- Exercise objective:
Give the number of lines in the records below that hold "degrees"; nothing else is needed.

- Extracted records:

____

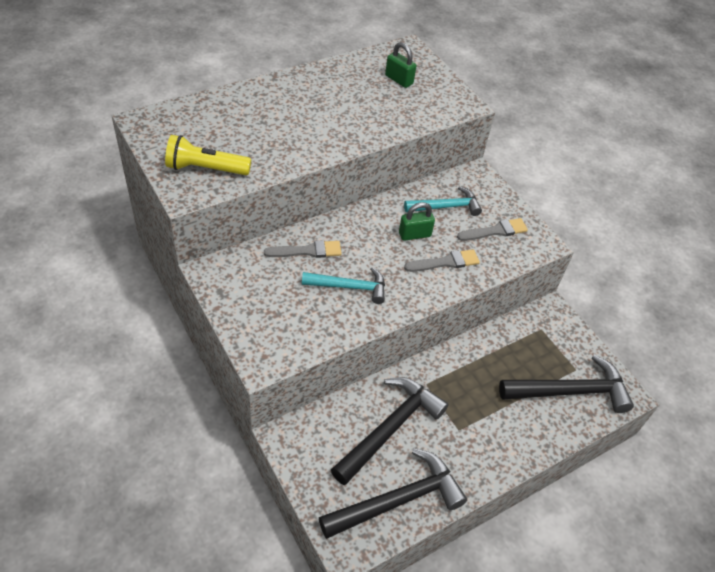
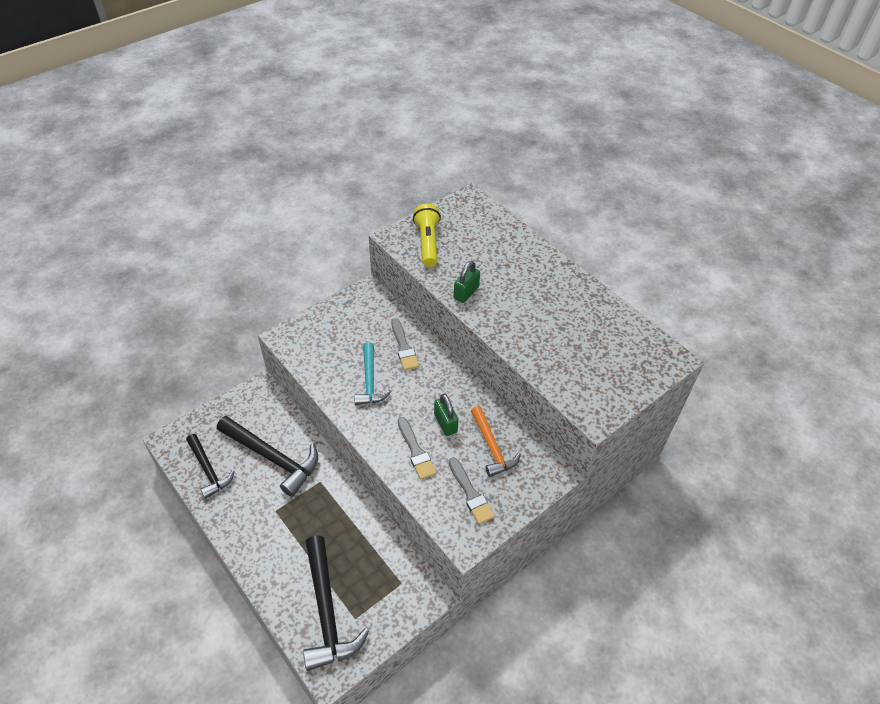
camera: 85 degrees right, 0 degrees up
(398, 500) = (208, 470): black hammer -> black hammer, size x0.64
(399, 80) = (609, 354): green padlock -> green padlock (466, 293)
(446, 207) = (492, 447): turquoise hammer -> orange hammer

____

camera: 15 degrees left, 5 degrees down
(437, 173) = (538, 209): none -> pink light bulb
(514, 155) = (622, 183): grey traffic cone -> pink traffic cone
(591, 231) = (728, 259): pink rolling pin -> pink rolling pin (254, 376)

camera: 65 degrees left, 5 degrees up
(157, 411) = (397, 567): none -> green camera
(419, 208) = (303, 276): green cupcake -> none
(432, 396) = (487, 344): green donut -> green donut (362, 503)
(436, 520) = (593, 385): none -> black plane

____

- Finished task:
3